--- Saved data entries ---
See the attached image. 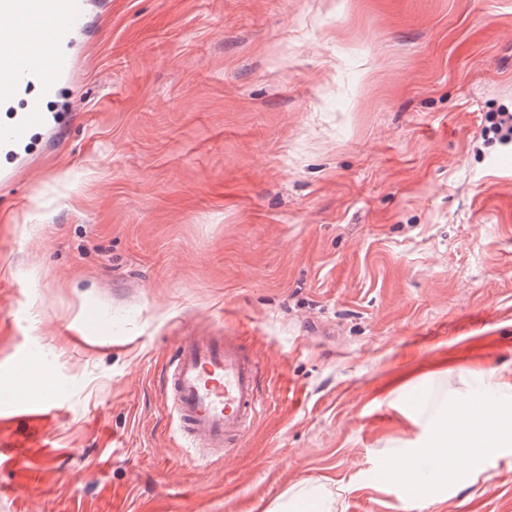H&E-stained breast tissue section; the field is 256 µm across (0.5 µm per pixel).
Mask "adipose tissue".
I'll return each instance as SVG.
<instances>
[{
  "mask_svg": "<svg viewBox=\"0 0 512 512\" xmlns=\"http://www.w3.org/2000/svg\"><path fill=\"white\" fill-rule=\"evenodd\" d=\"M512 443V419L500 415L496 405H474L469 394L450 402L429 440L433 448L452 447L456 463L481 456Z\"/></svg>",
  "mask_w": 512,
  "mask_h": 512,
  "instance_id": "ef3b65f1",
  "label": "adipose tissue"
}]
</instances>
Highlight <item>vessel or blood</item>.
Segmentation results:
<instances>
[{"instance_id": "1", "label": "vessel or blood", "mask_w": 512, "mask_h": 512, "mask_svg": "<svg viewBox=\"0 0 512 512\" xmlns=\"http://www.w3.org/2000/svg\"><path fill=\"white\" fill-rule=\"evenodd\" d=\"M85 0H0V153L16 154L48 115L42 96L32 94L44 67L54 78L72 70L68 47L86 26ZM259 365L240 337L193 334L178 341L165 379V406L187 453L209 449L223 457L225 442L261 414L267 399L258 384ZM39 399H31L30 389ZM60 394L54 374L20 370L0 399V419L38 426L41 405Z\"/></svg>"}]
</instances>
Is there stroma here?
I'll list each match as a JSON object with an SVG mask.
<instances>
[{
    "label": "stroma",
    "mask_w": 512,
    "mask_h": 512,
    "mask_svg": "<svg viewBox=\"0 0 512 512\" xmlns=\"http://www.w3.org/2000/svg\"><path fill=\"white\" fill-rule=\"evenodd\" d=\"M73 71L0 157V512H512V445L407 500L466 372H512V0H86ZM506 171L490 170L492 159ZM109 343L81 342L91 311ZM242 337L273 403L200 466L163 406L178 337ZM37 388L39 400H32L28 394ZM60 394V385L54 374L41 370H20L12 375V390L0 400V422L26 421L36 427L41 420L40 407L53 402ZM2 414V415H1ZM394 472L398 479L402 482H398L393 478V483L397 485V487L400 489V491H403L406 493V495L409 497L411 491H408L406 486L410 490H416L418 491L421 484H422V478H421V468L418 464V462L411 460L407 463H405L401 468L399 469H391V473ZM320 497L316 491L305 487L300 488L293 496L290 511L315 512L321 511Z\"/></svg>",
    "instance_id": "1"
}]
</instances>
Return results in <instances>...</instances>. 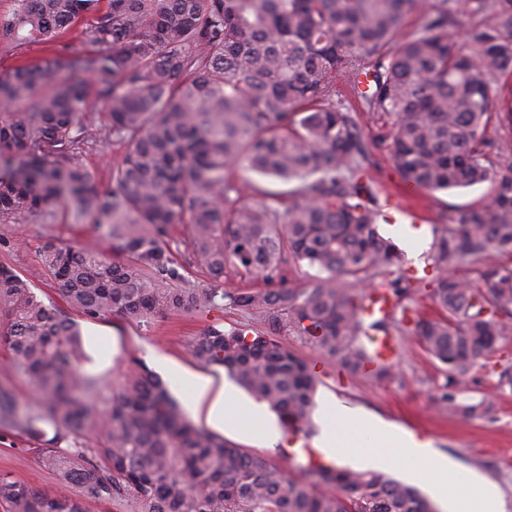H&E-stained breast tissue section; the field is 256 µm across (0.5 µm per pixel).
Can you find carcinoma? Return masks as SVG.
Returning a JSON list of instances; mask_svg holds the SVG:
<instances>
[{
    "label": "carcinoma",
    "instance_id": "obj_1",
    "mask_svg": "<svg viewBox=\"0 0 512 512\" xmlns=\"http://www.w3.org/2000/svg\"><path fill=\"white\" fill-rule=\"evenodd\" d=\"M0 45L50 43L81 27L80 44L37 65L0 74V224L19 219L107 228L127 260L45 242L40 255L67 304L83 316L144 323L173 314L232 309L242 321L209 326L192 352L223 368L294 430H311L316 378L281 341H310L343 371L374 381L394 364L363 371L366 338L402 330L391 312L367 320L353 284L385 289L400 306L412 289L385 276L403 252L379 232L371 151L343 89L366 112L391 118L373 143H389L403 183L421 191L490 181L483 205L462 211L435 238L443 273L438 313L414 334L446 367L439 405L466 419L490 412L457 401L456 388L512 335V158L492 157L494 98L512 78V0H466L480 21L451 48V0H11ZM421 20L400 37L404 16ZM96 50L87 52L83 45ZM110 117L87 122L88 84ZM125 145L101 191L75 162L82 146ZM250 170L298 182L288 207H253ZM188 231L192 252L215 277L230 266L262 277L259 289L192 287L171 248ZM469 259L486 287L451 270ZM319 271L307 288L287 284L289 261ZM0 345L38 393L20 406L0 385V430L40 443L39 464L57 489L0 475L8 512H84L81 494L131 512H433L416 489L376 471L297 460L289 481L268 458L195 427L159 376L134 363L124 388L98 410V380L83 374L77 325L45 305L30 282L0 264ZM53 431L47 437V430ZM93 433L89 447L79 439ZM67 447H61V443Z\"/></svg>",
    "mask_w": 512,
    "mask_h": 512
}]
</instances>
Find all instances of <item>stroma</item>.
Returning a JSON list of instances; mask_svg holds the SVG:
<instances>
[{
  "label": "stroma",
  "mask_w": 512,
  "mask_h": 512,
  "mask_svg": "<svg viewBox=\"0 0 512 512\" xmlns=\"http://www.w3.org/2000/svg\"><path fill=\"white\" fill-rule=\"evenodd\" d=\"M372 187L379 202L399 198L401 178L390 151L379 147L373 151L370 169ZM491 183L467 188L425 192L403 201L404 207L423 212L418 226L419 236L404 231L403 223L381 224V233L403 250L405 257L394 277L416 285L412 299L404 304L407 323L396 335L399 358L391 379L374 382L361 376L341 372L335 363L322 356L309 342L297 336H285L289 348L307 360L316 374L318 387L312 414V433L282 430V443L302 448L305 441L319 442L328 425L327 403H335L367 414L371 420L392 424L431 442L433 447L456 460L464 471L475 472L495 483L500 491L503 512H512V386L501 383L499 372L512 362V336L504 339L496 353L483 359L462 384L459 401L489 403L491 412L481 419L466 420L435 403L443 391L446 374L413 334L411 320L416 315H430L434 303L430 293L440 274L432 254V244L439 231L452 224L459 211L485 201ZM75 245L106 253L113 261L122 254L112 246L106 229L95 225L71 224L63 220L52 223L20 220L0 224V263L13 267L27 278L37 297L54 306L67 318L79 324L81 331L102 328L105 337L102 352L105 366L98 370L101 393L98 407H105L114 393L125 385L133 361L143 362L151 370H159L167 362L168 372H160L171 394L181 407H189L190 388L181 377L182 371L206 372L223 378V369L201 364L191 352L195 336L205 328L234 326L237 316L232 311H210L157 318L139 325L113 316L93 320L71 309L63 300L53 277L41 262L39 251L47 240ZM0 473L33 487H50L54 481L38 463L35 445L22 435L0 436Z\"/></svg>",
  "instance_id": "stroma-1"
}]
</instances>
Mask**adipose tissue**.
<instances>
[{
	"label": "adipose tissue",
	"instance_id": "adipose-tissue-1",
	"mask_svg": "<svg viewBox=\"0 0 512 512\" xmlns=\"http://www.w3.org/2000/svg\"><path fill=\"white\" fill-rule=\"evenodd\" d=\"M184 377L193 389L191 408L200 424L214 430L256 433L277 441L274 426L259 407L242 403L236 412H229L226 401L231 390L205 374L188 371ZM323 446L330 454L342 448L353 449L371 466H388L399 460L426 461L428 469L423 482L431 497L447 512H501L500 493L495 484L458 469L447 457L435 454L428 442L398 428L377 426L359 415L343 413L337 416L335 428L326 430Z\"/></svg>",
	"mask_w": 512,
	"mask_h": 512
}]
</instances>
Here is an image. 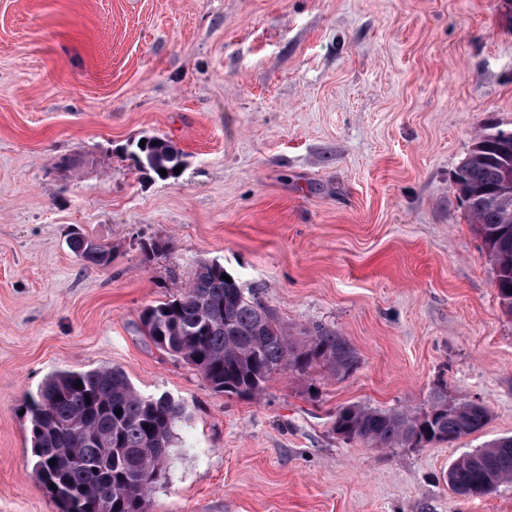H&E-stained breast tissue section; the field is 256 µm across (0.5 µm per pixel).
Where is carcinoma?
Returning <instances> with one entry per match:
<instances>
[{
  "label": "carcinoma",
  "instance_id": "carcinoma-1",
  "mask_svg": "<svg viewBox=\"0 0 512 512\" xmlns=\"http://www.w3.org/2000/svg\"><path fill=\"white\" fill-rule=\"evenodd\" d=\"M129 147L147 176L175 179L174 168L184 164V154L161 136L146 137L143 147L138 140ZM509 178L512 130H481L454 184L493 261L500 306L512 315V206L497 199ZM69 247L87 266L112 265V248L81 232L71 233ZM224 273L220 262L200 261L184 286L140 315L153 344L196 369L211 390L255 396L281 372L305 374L322 364L346 374L354 367L352 347L333 332L318 329L308 346L295 347L267 308L236 280H223ZM118 409L122 414H116ZM28 413L34 468L58 512H149L152 492L166 480L174 429L185 408L168 396L141 394L118 367H100L51 374L31 399ZM488 416L479 401L450 403L437 397L419 411L345 406L336 412L333 430L373 448H410L471 435L486 425ZM465 456L461 465L448 469L447 478L461 495L469 488L493 490L512 478V436ZM144 468L159 472V479L141 478Z\"/></svg>",
  "mask_w": 512,
  "mask_h": 512
}]
</instances>
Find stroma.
Wrapping results in <instances>:
<instances>
[{
    "mask_svg": "<svg viewBox=\"0 0 512 512\" xmlns=\"http://www.w3.org/2000/svg\"><path fill=\"white\" fill-rule=\"evenodd\" d=\"M484 128L512 129L507 0H0V512H57L25 410L53 372L102 366L186 409L149 512H512V481L444 479L512 436V316L453 183ZM149 135L178 178L137 169ZM75 230L111 266L83 265ZM201 260L296 344L342 336L354 369L212 391L140 323ZM440 394L486 426L384 449L332 430ZM146 139L144 148H141L140 141ZM156 142V145H153ZM132 148L130 155L137 165V168L148 177L151 174L161 180L175 179L179 174L174 171L175 167H183L184 154L177 149L171 141L161 136H144L129 144ZM166 170V176L160 175V170ZM69 247L86 266L108 267L112 264V249L81 232H72Z\"/></svg>",
    "mask_w": 512,
    "mask_h": 512,
    "instance_id": "obj_1",
    "label": "stroma"
}]
</instances>
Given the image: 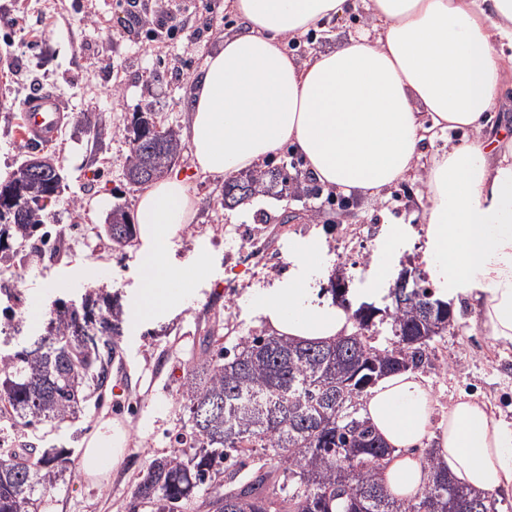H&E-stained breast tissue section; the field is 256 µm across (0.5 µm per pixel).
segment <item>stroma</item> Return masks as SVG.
Segmentation results:
<instances>
[{"label": "stroma", "instance_id": "stroma-1", "mask_svg": "<svg viewBox=\"0 0 512 512\" xmlns=\"http://www.w3.org/2000/svg\"><path fill=\"white\" fill-rule=\"evenodd\" d=\"M153 7L152 0H0V179L28 155L51 156L64 182L45 211V229L70 228L78 238L71 247L0 264V353L20 350L42 333V323L26 317L34 301L47 317L57 302L78 303L100 288L115 295L124 312L101 400L86 401L60 424L21 429L0 420V441L11 447L70 451L64 479L43 491L39 512H124L149 460L176 451V435L191 431L181 386L204 349L206 331L216 329L228 346L264 333L249 296L293 276L292 255L303 243L321 247L319 269L309 279L317 291L342 273L357 293L378 302L401 261L433 269L420 224L421 195L426 168L447 150L445 140L427 144L418 169L382 200L324 191L257 196L232 209L222 205L223 181L196 172L185 148L174 169L187 178L197 212L172 239L169 260L185 269L204 255L211 269L193 279L195 296L186 307L135 321L130 310L141 286L139 248H115L104 231L112 207L135 211L140 193L125 179L132 116L152 112L163 127L184 130L205 57L236 24L224 0H166L165 27L136 24ZM362 26L348 14L329 23L330 37L311 32L286 40L285 47L301 60ZM39 88L60 96L67 115L52 144L30 147L20 137L21 106ZM397 224L407 233L393 246ZM451 303L455 325L432 345L434 368L421 371L434 390L436 411L445 413L467 396L512 428V343L487 336L473 294L457 293ZM105 421L125 431L124 458L109 474L90 477L81 466L83 450Z\"/></svg>", "mask_w": 512, "mask_h": 512}]
</instances>
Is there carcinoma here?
I'll list each match as a JSON object with an SVG mask.
<instances>
[{
    "mask_svg": "<svg viewBox=\"0 0 512 512\" xmlns=\"http://www.w3.org/2000/svg\"><path fill=\"white\" fill-rule=\"evenodd\" d=\"M138 124L136 114L126 173L137 178L148 168L157 180L181 153L179 132L166 129L162 143L146 153L137 144L144 138ZM246 185L251 196L318 194L274 168L224 182V207L243 203ZM45 210L0 222L1 259L12 244L35 237ZM112 223L126 227L112 243L129 244L134 224L124 207L112 208ZM87 296L100 302V337L119 335L120 306L100 291ZM454 319L449 303L434 297L425 280L421 294L390 301L385 320L363 317L350 335L332 341L255 335L227 348L221 338L205 337L209 349L188 370L181 391L192 424L191 452L151 459L133 500L175 512L211 488L202 501L209 512H497L495 494L459 485L434 448L422 452L429 479L416 494L389 492L383 472L392 449L361 413L372 384L347 389L356 373L377 381L432 365L431 343ZM54 320V333L0 356V417L16 425L66 420L107 378L110 359L76 335L74 314L59 312ZM64 463L56 452L0 448V512H37L35 494L63 477Z\"/></svg>",
    "mask_w": 512,
    "mask_h": 512,
    "instance_id": "obj_1",
    "label": "carcinoma"
}]
</instances>
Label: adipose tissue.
<instances>
[{
  "instance_id": "1",
  "label": "adipose tissue",
  "mask_w": 512,
  "mask_h": 512,
  "mask_svg": "<svg viewBox=\"0 0 512 512\" xmlns=\"http://www.w3.org/2000/svg\"><path fill=\"white\" fill-rule=\"evenodd\" d=\"M225 3L241 28L206 55L191 94L185 138L195 169L224 179L287 148L326 189L378 197L414 171L423 145L439 132L467 131L433 160L421 222L441 296L476 287L485 330L512 343V137L495 123L512 84V0ZM357 8L375 37H348L304 62L284 49L286 38ZM193 210L189 187L176 176L138 197L139 320L191 300L167 251ZM318 256V246L302 244L293 255L300 275L251 296L254 315L273 335L328 341L351 333L349 312L317 300L307 286ZM435 403L432 387L410 371L368 390L363 413L394 450L386 486L401 496L419 491L427 471L417 450L431 441L458 483L512 493V428L464 397L439 419ZM123 444L120 427L104 423L84 450L85 473L117 466Z\"/></svg>"
}]
</instances>
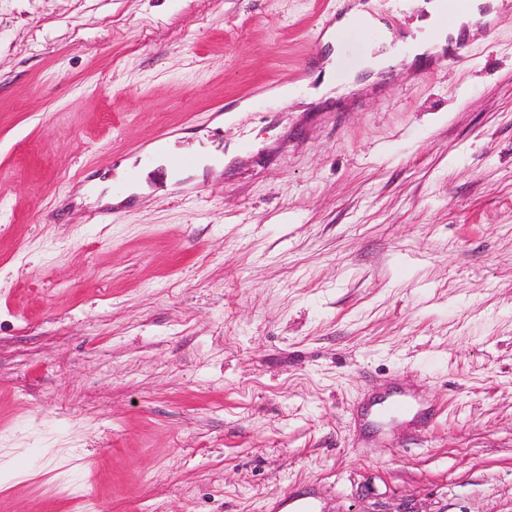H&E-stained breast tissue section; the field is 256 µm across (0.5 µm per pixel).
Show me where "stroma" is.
Returning <instances> with one entry per match:
<instances>
[{"label": "stroma", "instance_id": "stroma-1", "mask_svg": "<svg viewBox=\"0 0 512 512\" xmlns=\"http://www.w3.org/2000/svg\"><path fill=\"white\" fill-rule=\"evenodd\" d=\"M344 6L0 0V512H512V20L294 111ZM176 132L174 129H166L158 133L151 142V150L143 153V148H140L141 160L149 162L154 155H166L168 164L175 169H184L192 167L195 159L191 154H172L169 152L170 137Z\"/></svg>", "mask_w": 512, "mask_h": 512}]
</instances>
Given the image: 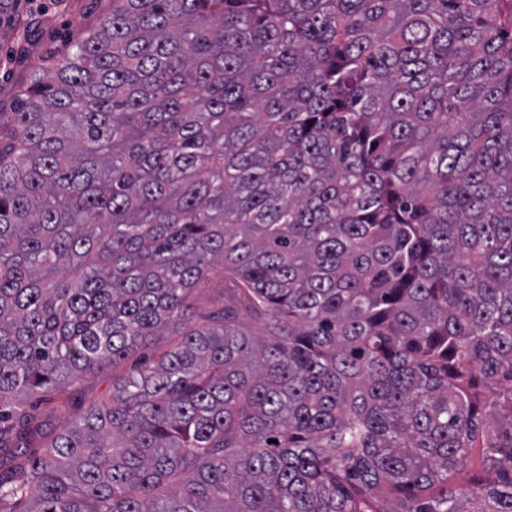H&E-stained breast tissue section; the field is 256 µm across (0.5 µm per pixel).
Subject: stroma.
Wrapping results in <instances>:
<instances>
[{
	"label": "stroma",
	"instance_id": "35a3bbf8",
	"mask_svg": "<svg viewBox=\"0 0 512 512\" xmlns=\"http://www.w3.org/2000/svg\"><path fill=\"white\" fill-rule=\"evenodd\" d=\"M112 11V0H0V112H14L19 93L48 57L66 53L80 36L97 27ZM175 342L174 337H153L116 367H104L82 387L72 403L60 407L57 395L44 393L21 406L23 414L57 429L78 419L90 401L106 396L113 376L157 358Z\"/></svg>",
	"mask_w": 512,
	"mask_h": 512
}]
</instances>
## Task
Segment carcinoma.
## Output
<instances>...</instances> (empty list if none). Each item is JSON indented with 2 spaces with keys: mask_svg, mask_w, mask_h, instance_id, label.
Masks as SVG:
<instances>
[{
  "mask_svg": "<svg viewBox=\"0 0 512 512\" xmlns=\"http://www.w3.org/2000/svg\"><path fill=\"white\" fill-rule=\"evenodd\" d=\"M170 330L75 423L15 420ZM0 512H512V0H112L34 74ZM481 464V449L474 448L467 466L454 476L455 485L462 489L471 490L473 488L471 478L473 475L478 474V472L481 471Z\"/></svg>",
  "mask_w": 512,
  "mask_h": 512,
  "instance_id": "carcinoma-1",
  "label": "carcinoma"
}]
</instances>
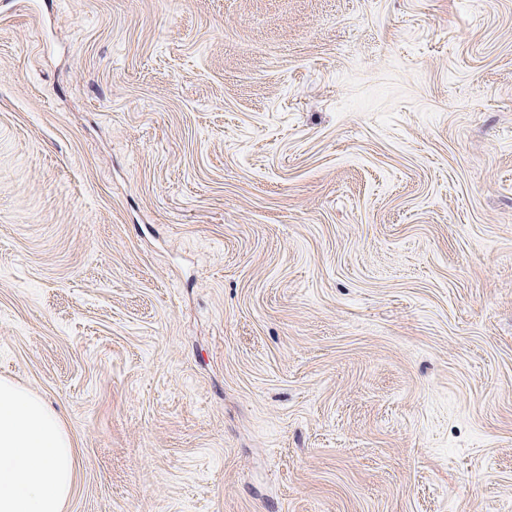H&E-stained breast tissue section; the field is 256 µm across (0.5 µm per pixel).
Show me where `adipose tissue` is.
<instances>
[{
    "mask_svg": "<svg viewBox=\"0 0 512 512\" xmlns=\"http://www.w3.org/2000/svg\"><path fill=\"white\" fill-rule=\"evenodd\" d=\"M75 473L59 417L33 392L0 379V512H63Z\"/></svg>",
    "mask_w": 512,
    "mask_h": 512,
    "instance_id": "1",
    "label": "adipose tissue"
}]
</instances>
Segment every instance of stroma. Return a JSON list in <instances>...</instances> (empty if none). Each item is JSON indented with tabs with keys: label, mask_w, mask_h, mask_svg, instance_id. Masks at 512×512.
I'll use <instances>...</instances> for the list:
<instances>
[{
	"label": "stroma",
	"mask_w": 512,
	"mask_h": 512,
	"mask_svg": "<svg viewBox=\"0 0 512 512\" xmlns=\"http://www.w3.org/2000/svg\"><path fill=\"white\" fill-rule=\"evenodd\" d=\"M66 512H512V0H0V378Z\"/></svg>",
	"instance_id": "obj_1"
}]
</instances>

--- TASK INSTRUCTIONS ---
Report how many lines include the word "carcinoma". Give nothing but the number.

--- SOLUTION TO THIS PROBLEM ---
10